JOB:
Would you give the number of lines in the entries that contain the word "scissors"? Nothing else is needed.

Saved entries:
Content starts
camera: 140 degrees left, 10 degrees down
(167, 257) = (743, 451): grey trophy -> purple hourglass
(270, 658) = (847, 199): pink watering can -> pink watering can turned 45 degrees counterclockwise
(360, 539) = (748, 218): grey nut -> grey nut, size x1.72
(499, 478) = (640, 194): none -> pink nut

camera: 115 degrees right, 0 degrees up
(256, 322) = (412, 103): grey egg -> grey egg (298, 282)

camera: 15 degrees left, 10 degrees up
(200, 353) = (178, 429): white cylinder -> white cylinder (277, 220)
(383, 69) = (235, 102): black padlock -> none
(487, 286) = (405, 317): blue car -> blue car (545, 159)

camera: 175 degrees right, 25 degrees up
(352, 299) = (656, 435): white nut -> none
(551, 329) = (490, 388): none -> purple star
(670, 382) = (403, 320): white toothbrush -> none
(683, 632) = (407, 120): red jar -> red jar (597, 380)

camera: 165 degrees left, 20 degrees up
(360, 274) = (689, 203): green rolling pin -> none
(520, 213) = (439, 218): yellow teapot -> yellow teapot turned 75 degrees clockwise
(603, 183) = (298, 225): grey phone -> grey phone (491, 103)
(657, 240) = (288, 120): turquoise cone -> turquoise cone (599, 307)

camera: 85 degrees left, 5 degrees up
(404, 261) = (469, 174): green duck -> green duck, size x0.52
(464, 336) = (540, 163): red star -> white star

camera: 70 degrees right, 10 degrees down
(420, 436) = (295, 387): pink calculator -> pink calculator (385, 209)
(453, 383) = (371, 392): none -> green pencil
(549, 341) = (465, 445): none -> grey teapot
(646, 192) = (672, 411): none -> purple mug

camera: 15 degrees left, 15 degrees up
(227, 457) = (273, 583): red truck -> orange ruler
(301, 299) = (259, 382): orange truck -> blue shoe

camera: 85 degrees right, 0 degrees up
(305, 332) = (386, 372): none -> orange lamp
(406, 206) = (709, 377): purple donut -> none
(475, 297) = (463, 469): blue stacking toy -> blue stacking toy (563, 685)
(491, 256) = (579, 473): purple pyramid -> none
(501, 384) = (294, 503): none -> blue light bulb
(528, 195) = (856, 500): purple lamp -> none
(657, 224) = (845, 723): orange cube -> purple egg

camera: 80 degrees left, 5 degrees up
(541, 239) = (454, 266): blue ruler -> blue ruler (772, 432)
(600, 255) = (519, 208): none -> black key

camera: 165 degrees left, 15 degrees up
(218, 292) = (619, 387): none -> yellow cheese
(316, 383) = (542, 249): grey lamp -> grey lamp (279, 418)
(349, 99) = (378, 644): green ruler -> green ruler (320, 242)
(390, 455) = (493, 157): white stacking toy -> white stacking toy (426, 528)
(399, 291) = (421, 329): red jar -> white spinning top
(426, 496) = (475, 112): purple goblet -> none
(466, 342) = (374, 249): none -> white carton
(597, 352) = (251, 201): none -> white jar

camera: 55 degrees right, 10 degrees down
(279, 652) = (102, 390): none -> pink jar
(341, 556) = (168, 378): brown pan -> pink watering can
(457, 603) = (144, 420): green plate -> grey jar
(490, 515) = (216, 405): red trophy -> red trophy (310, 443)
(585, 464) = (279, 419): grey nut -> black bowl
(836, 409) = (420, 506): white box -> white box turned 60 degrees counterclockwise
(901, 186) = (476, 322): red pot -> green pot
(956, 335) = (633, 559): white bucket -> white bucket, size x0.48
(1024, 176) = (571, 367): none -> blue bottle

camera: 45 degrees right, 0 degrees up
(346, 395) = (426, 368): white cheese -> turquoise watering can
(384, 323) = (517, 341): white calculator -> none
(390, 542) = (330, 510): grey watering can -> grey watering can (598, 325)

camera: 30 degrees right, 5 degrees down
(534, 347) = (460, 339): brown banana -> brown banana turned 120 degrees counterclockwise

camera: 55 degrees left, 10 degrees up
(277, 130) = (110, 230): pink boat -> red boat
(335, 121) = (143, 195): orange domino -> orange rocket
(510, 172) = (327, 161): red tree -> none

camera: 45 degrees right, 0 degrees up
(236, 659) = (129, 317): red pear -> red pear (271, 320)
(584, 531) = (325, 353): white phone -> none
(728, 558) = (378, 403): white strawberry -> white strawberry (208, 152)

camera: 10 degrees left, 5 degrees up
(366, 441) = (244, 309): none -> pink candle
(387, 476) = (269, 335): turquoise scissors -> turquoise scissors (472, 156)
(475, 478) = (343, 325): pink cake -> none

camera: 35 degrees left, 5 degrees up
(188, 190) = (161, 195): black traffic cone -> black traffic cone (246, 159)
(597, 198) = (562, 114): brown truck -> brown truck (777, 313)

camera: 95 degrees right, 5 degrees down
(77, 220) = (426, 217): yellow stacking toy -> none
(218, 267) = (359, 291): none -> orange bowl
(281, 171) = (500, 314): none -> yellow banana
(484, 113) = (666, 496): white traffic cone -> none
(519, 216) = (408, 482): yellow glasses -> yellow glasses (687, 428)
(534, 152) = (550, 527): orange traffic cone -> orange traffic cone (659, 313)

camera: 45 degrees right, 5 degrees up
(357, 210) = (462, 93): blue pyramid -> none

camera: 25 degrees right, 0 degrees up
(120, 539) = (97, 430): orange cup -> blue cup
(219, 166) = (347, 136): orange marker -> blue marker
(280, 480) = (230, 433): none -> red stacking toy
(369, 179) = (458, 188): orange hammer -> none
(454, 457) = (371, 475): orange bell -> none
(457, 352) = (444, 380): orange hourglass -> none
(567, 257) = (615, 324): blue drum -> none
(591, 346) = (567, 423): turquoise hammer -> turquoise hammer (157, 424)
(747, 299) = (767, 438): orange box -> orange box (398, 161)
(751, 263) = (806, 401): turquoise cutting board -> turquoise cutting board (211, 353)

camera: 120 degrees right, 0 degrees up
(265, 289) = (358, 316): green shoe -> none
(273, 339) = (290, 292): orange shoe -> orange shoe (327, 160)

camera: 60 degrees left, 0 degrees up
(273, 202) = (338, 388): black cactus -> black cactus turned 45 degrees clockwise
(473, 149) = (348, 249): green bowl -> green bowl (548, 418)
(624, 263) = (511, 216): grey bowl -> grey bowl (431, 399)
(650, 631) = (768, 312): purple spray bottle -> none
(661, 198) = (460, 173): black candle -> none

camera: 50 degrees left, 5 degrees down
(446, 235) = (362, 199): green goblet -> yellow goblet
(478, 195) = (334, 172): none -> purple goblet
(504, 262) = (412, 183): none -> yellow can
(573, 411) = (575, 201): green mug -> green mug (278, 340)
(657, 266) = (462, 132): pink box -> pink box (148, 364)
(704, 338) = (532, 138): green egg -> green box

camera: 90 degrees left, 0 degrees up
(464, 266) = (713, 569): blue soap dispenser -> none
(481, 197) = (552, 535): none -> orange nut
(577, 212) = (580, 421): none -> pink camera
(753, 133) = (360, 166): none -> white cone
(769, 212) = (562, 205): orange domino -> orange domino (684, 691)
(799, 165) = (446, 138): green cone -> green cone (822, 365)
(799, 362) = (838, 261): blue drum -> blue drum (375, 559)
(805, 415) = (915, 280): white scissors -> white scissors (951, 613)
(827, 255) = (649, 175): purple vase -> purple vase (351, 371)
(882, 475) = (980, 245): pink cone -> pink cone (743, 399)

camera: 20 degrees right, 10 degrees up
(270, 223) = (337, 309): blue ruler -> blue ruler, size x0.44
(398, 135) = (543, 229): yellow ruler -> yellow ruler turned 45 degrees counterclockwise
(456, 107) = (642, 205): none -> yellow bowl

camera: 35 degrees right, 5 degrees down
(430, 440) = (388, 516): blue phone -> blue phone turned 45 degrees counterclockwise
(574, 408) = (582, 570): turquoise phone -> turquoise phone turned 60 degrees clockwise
Content ends
ANSWER TO THE EXERCISE:
2